When you reach the line that contains "brown cone C3 level 3 -> none" in the entries below, begin returning lines exactly as written and continue through the last one.

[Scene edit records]
* * * * * * * * *
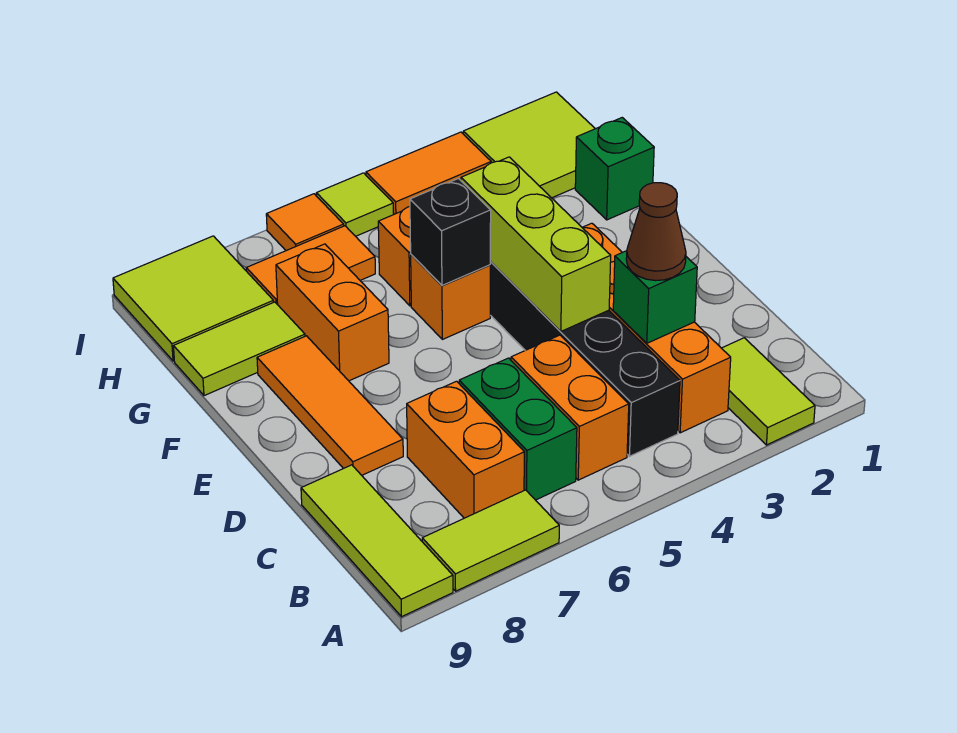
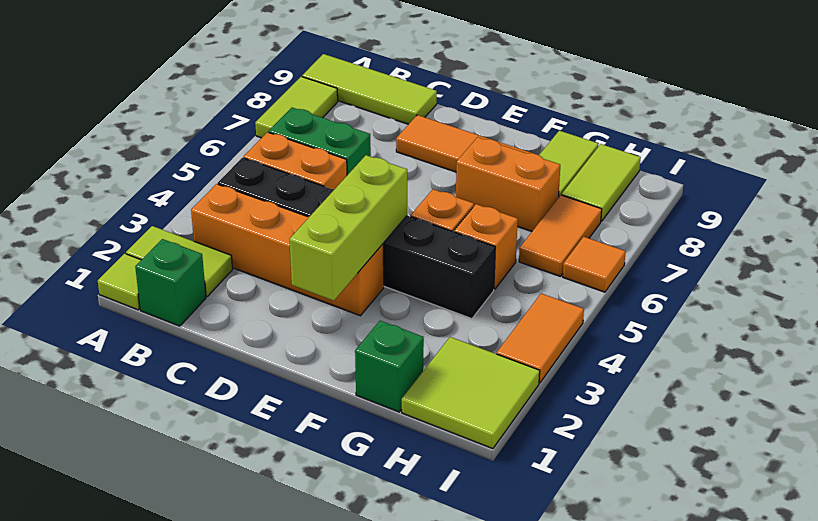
orange brick B7:C7 level 1 -> none
green brick C3 level 2 -> green brick B1 level 1
brown cone C3 level 3 -> none
lime brick D4:F4 level 2 -> lime brick E2:E4 level 2
black brick F5 level 2 -> none
lime tile H8:I9 level 1 -> lime tile H8:H9 level 1
lime tile I5 level 1 -> lime tile A1 level 1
* * * * * * * * *
● **TASK RESULT**
brown cone C3 level 3 -> none
lime brick D4:F4 level 2 -> lime brick E2:E4 level 2
black brick F5 level 2 -> none
lime tile H8:I9 level 1 -> lime tile H8:H9 level 1
lime tile I5 level 1 -> lime tile A1 level 1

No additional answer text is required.